__What this task involves__:
Could you give the records below again exactly, without the pictures?

(Before and after images)
***
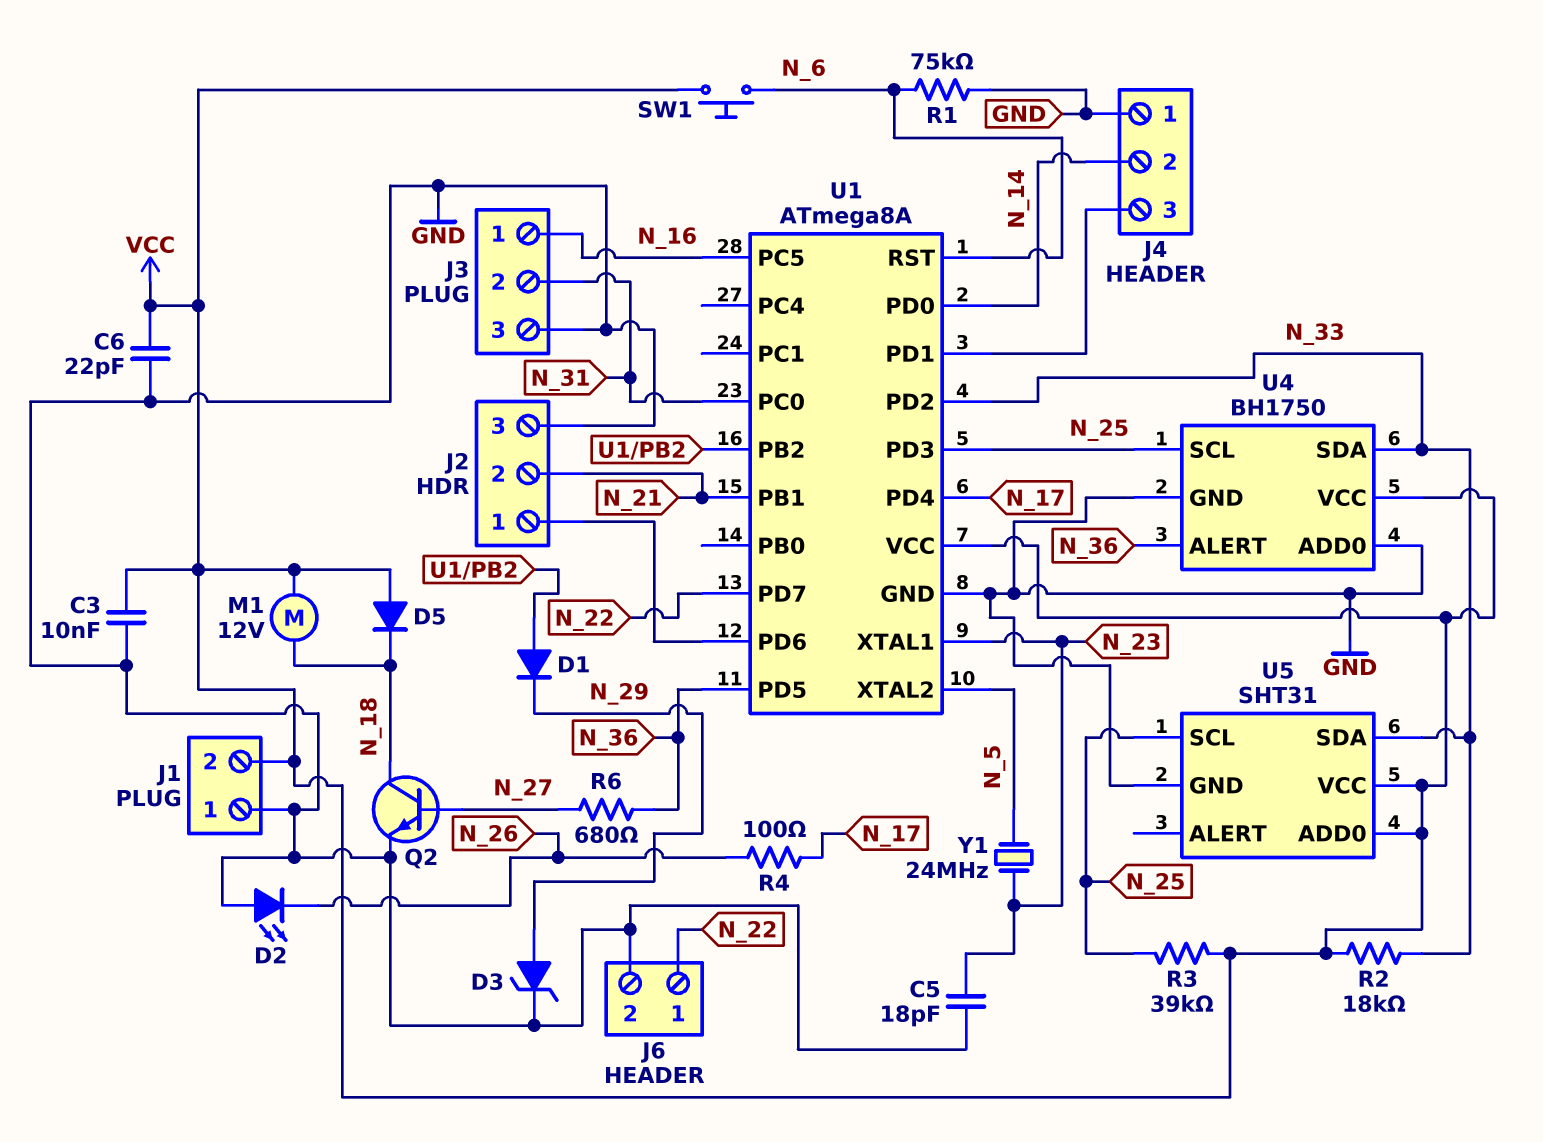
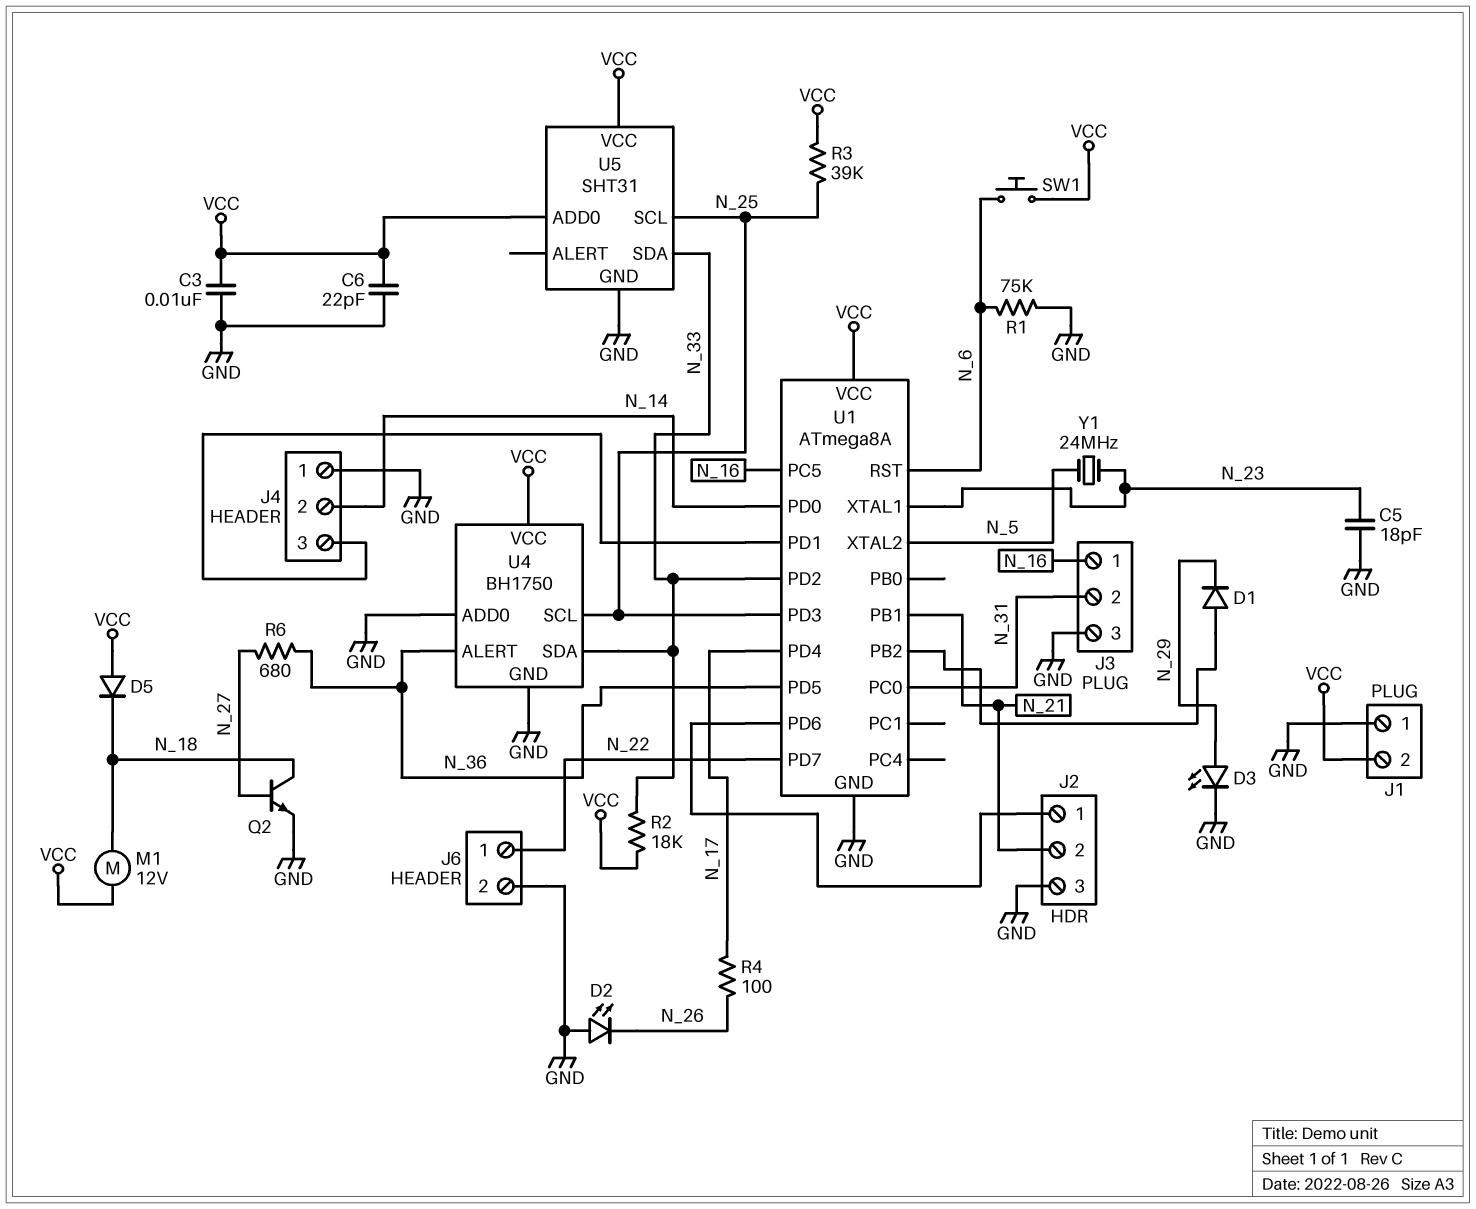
D3: zener (A N_29, K GND) -> LED (A N_29, K GND)

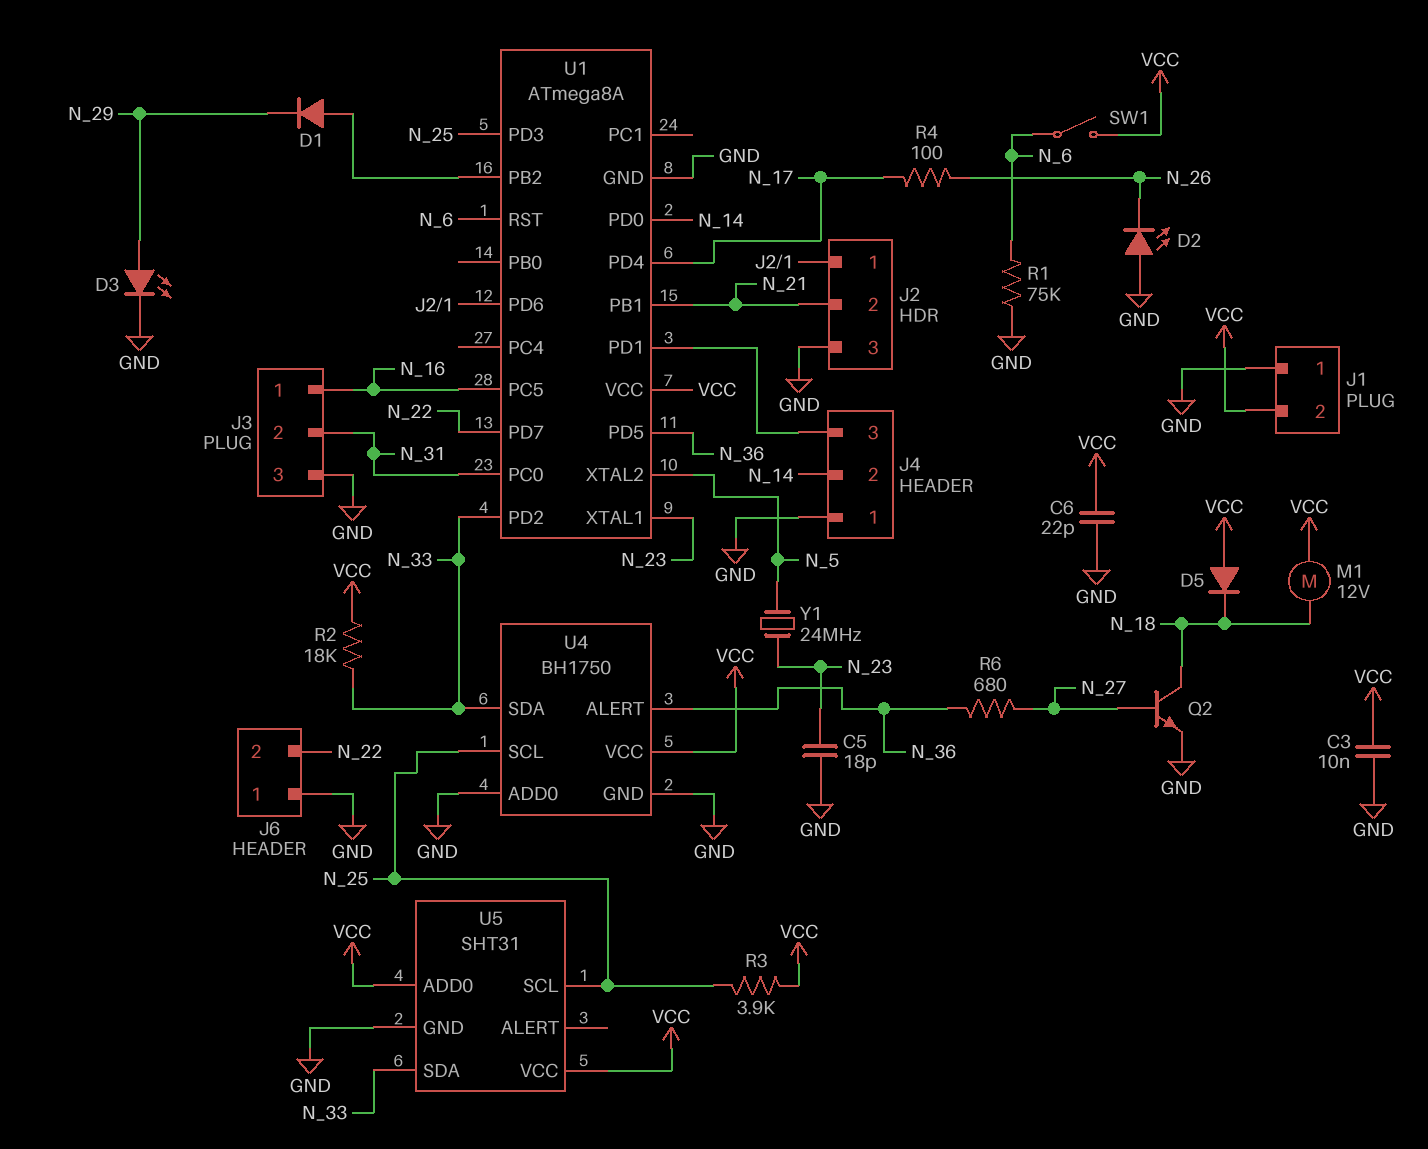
J6 pin 1: N_22 -> GND
J6 pin 2: GND -> N_22
R3: 39k (N_25, VCC) -> 3.9k (N_25, VCC)
SW1: button (N_6, VCC) -> switch (N_6, VCC)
***
__Exercise output__:
D3: zener (A N_29, K GND) -> LED (A N_29, K GND)

J6 pin 1: N_22 -> GND
J6 pin 2: GND -> N_22
R3: 39k (N_25, VCC) -> 3.9k (N_25, VCC)
SW1: button (N_6, VCC) -> switch (N_6, VCC)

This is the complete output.